→ **Exercise**:
Reproduce the entire listing below verbatim.

→ **Data records**:

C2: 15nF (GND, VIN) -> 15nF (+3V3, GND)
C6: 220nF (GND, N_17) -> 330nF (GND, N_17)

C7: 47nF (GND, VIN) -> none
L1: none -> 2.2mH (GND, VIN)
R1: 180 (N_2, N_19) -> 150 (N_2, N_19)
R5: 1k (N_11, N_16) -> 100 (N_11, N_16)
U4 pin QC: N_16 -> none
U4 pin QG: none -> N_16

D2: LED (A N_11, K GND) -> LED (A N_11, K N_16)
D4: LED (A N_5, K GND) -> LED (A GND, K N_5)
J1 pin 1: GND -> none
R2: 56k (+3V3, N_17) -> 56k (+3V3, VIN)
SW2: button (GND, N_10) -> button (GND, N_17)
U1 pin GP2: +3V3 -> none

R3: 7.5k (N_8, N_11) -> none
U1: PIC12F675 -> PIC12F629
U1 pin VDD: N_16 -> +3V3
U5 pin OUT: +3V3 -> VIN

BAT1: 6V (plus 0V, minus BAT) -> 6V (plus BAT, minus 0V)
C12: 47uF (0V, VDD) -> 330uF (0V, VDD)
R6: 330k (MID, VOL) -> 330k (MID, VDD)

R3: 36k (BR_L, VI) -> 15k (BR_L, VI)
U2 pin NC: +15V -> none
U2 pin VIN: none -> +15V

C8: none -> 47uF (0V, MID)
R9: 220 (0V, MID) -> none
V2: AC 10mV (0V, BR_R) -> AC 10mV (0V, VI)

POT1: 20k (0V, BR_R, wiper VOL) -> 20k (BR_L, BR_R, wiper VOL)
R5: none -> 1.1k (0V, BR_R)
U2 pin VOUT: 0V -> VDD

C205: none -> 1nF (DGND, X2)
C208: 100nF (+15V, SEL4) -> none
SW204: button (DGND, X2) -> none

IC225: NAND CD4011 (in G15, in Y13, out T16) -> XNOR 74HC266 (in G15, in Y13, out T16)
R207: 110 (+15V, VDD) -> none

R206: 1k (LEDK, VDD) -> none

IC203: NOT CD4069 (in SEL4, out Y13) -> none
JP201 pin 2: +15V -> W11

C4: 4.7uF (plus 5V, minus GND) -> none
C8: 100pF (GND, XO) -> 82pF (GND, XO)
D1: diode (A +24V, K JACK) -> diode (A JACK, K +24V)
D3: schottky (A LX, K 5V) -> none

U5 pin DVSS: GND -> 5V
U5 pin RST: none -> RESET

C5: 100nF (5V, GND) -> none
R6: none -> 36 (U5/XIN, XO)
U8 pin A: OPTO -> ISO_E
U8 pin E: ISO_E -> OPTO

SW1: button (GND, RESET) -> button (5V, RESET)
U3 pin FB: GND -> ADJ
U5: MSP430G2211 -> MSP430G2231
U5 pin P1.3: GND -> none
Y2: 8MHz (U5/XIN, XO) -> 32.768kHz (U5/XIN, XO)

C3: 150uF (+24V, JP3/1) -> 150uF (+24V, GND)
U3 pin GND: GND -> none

→ **Answer space**:
C2: 15nF (GND, VIN) -> 15nF (+3V3, GND)
C6: 220nF (GND, N_17) -> 330nF (GND, N_17)

C7: 47nF (GND, VIN) -> none
L1: none -> 2.2mH (GND, VIN)
R1: 180 (N_2, N_19) -> 150 (N_2, N_19)
R5: 1k (N_11, N_16) -> 100 (N_11, N_16)
U4 pin QC: N_16 -> none
U4 pin QG: none -> N_16

D2: LED (A N_11, K GND) -> LED (A N_11, K N_16)
D4: LED (A N_5, K GND) -> LED (A GND, K N_5)
J1 pin 1: GND -> none
R2: 56k (+3V3, N_17) -> 56k (+3V3, VIN)
SW2: button (GND, N_10) -> button (GND, N_17)
U1 pin GP2: +3V3 -> none

R3: 7.5k (N_8, N_11) -> none
U1: PIC12F675 -> PIC12F629
U1 pin VDD: N_16 -> +3V3
U5 pin OUT: +3V3 -> VIN

BAT1: 6V (plus 0V, minus BAT) -> 6V (plus BAT, minus 0V)
C12: 47uF (0V, VDD) -> 330uF (0V, VDD)
R6: 330k (MID, VOL) -> 330k (MID, VDD)

R3: 36k (BR_L, VI) -> 15k (BR_L, VI)
U2 pin NC: +15V -> none
U2 pin VIN: none -> +15V

C8: none -> 47uF (0V, MID)
R9: 220 (0V, MID) -> none
V2: AC 10mV (0V, BR_R) -> AC 10mV (0V, VI)

POT1: 20k (0V, BR_R, wiper VOL) -> 20k (BR_L, BR_R, wiper VOL)
R5: none -> 1.1k (0V, BR_R)
U2 pin VOUT: 0V -> VDD

C205: none -> 1nF (DGND, X2)
C208: 100nF (+15V, SEL4) -> none
SW204: button (DGND, X2) -> none

IC225: NAND CD4011 (in G15, in Y13, out T16) -> XNOR 74HC266 (in G15, in Y13, out T16)
R207: 110 (+15V, VDD) -> none

R206: 1k (LEDK, VDD) -> none

IC203: NOT CD4069 (in SEL4, out Y13) -> none
JP201 pin 2: +15V -> W11

C4: 4.7uF (plus 5V, minus GND) -> none
C8: 100pF (GND, XO) -> 82pF (GND, XO)
D1: diode (A +24V, K JACK) -> diode (A JACK, K +24V)
D3: schottky (A LX, K 5V) -> none

U5 pin DVSS: GND -> 5V
U5 pin RST: none -> RESET

C5: 100nF (5V, GND) -> none
R6: none -> 36 (U5/XIN, XO)
U8 pin A: OPTO -> ISO_E
U8 pin E: ISO_E -> OPTO

SW1: button (GND, RESET) -> button (5V, RESET)
U3 pin FB: GND -> ADJ
U5: MSP430G2211 -> MSP430G2231
U5 pin P1.3: GND -> none
Y2: 8MHz (U5/XIN, XO) -> 32.768kHz (U5/XIN, XO)

C3: 150uF (+24V, JP3/1) -> 150uF (+24V, GND)
U3 pin GND: GND -> none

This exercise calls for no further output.